(Beginning of Study material)
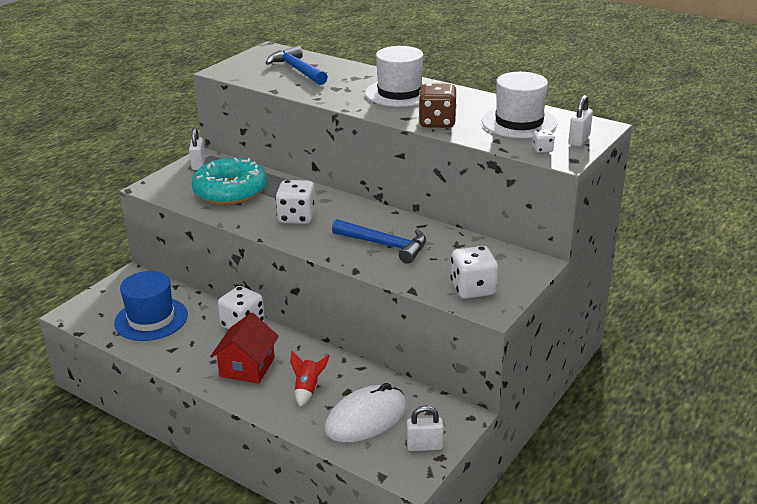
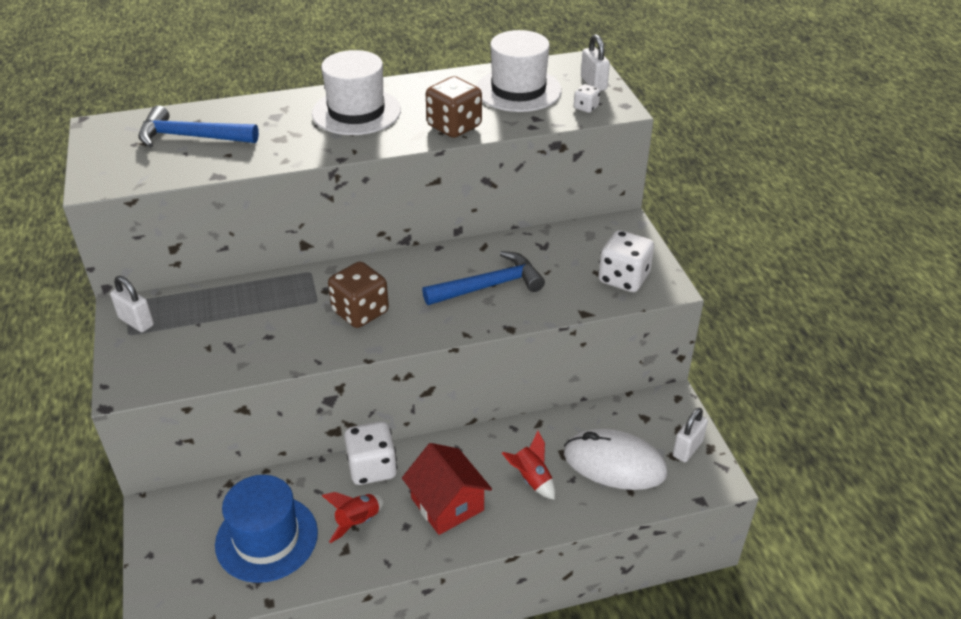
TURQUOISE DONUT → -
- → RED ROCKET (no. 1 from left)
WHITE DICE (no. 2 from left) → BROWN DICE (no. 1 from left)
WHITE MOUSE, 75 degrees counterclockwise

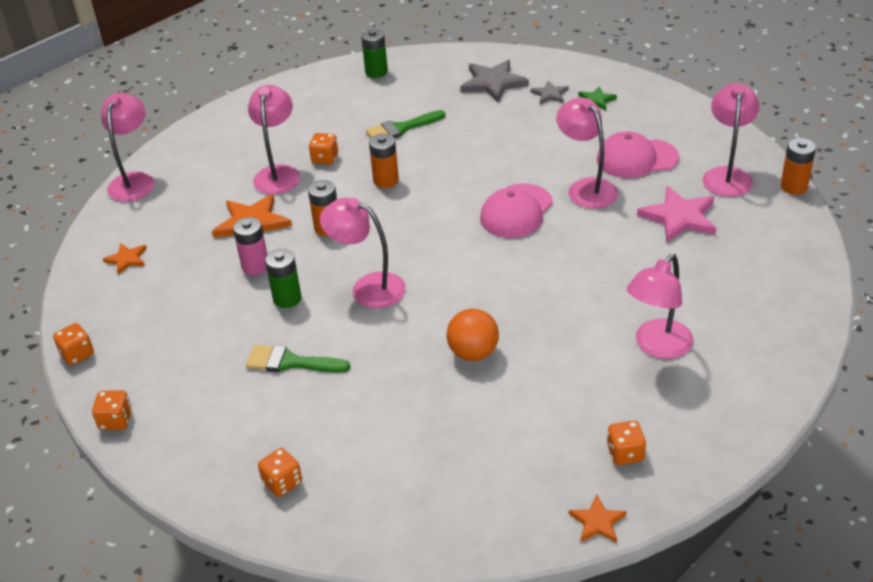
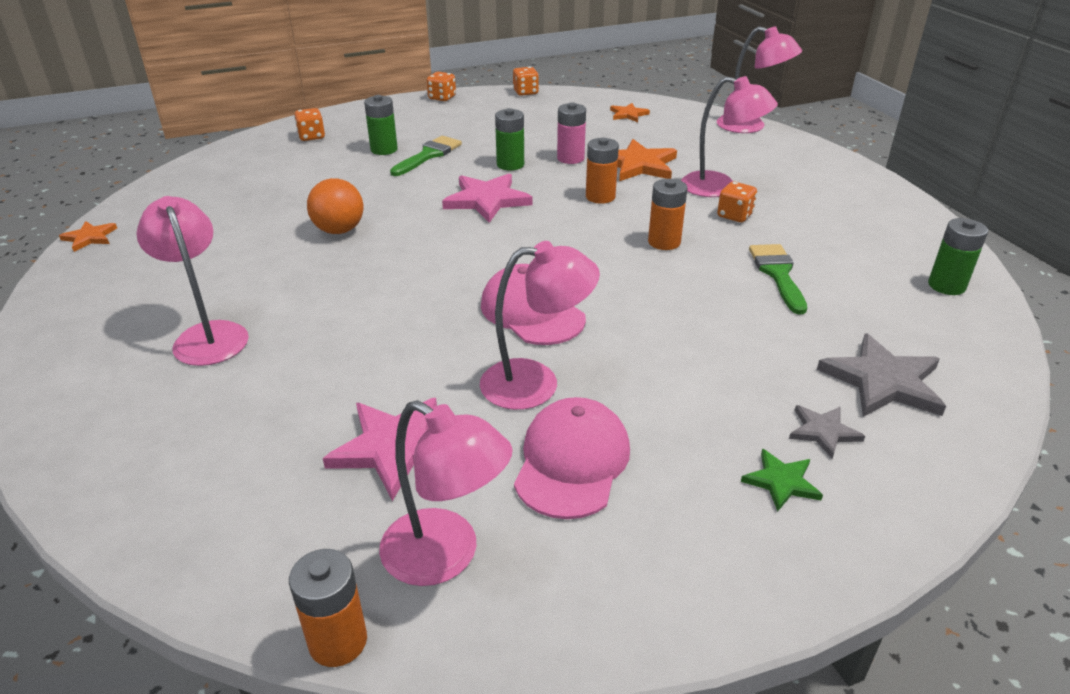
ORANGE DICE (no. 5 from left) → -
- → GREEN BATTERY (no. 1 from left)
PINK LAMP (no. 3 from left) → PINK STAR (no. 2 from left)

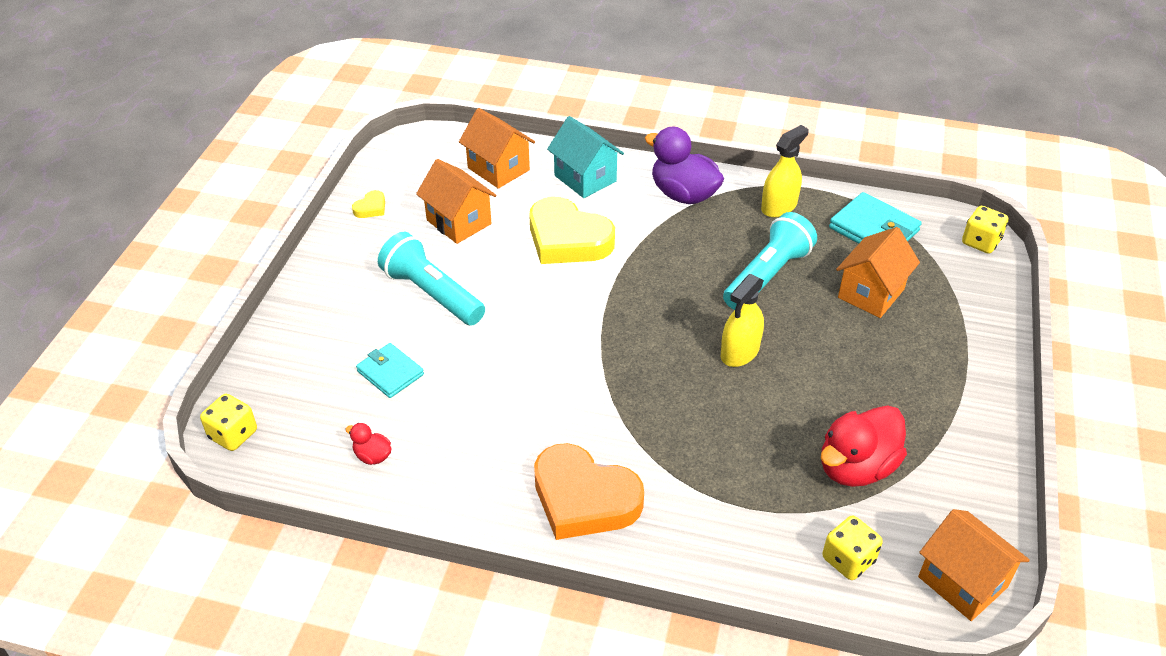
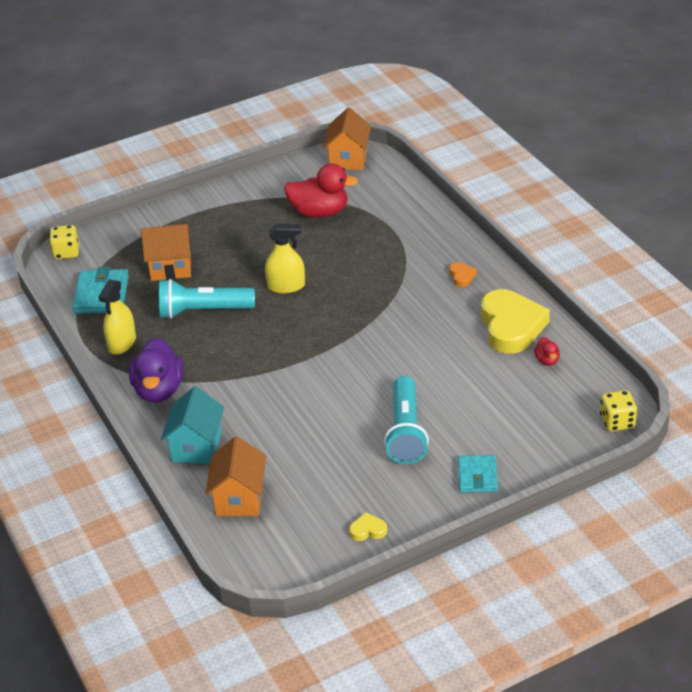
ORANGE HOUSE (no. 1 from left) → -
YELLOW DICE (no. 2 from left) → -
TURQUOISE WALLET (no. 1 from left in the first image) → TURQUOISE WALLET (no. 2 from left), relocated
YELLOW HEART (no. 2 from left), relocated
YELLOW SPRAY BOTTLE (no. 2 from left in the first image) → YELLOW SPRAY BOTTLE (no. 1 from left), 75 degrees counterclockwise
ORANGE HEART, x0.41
(End of Study material)
### [Problem details]
Give the data again exactly as written, with no pictures included.

### [Expected answer]
TURQUOISE DONUT → -
- → RED ROCKET (no. 1 from left)
WHITE DICE (no. 2 from left) → BROWN DICE (no. 1 from left)
WHITE MOUSE, 75 degrees counterclockwise

ORANGE DICE (no. 5 from left) → -
- → GREEN BATTERY (no. 1 from left)
PINK LAMP (no. 3 from left) → PINK STAR (no. 2 from left)

ORANGE HOUSE (no. 1 from left) → -
YELLOW DICE (no. 2 from left) → -
TURQUOISE WALLET (no. 1 from left in the first image) → TURQUOISE WALLET (no. 2 from left), relocated
YELLOW HEART (no. 2 from left), relocated
YELLOW SPRAY BOTTLE (no. 2 from left in the first image) → YELLOW SPRAY BOTTLE (no. 1 from left), 75 degrees counterclockwise
ORANGE HEART, x0.41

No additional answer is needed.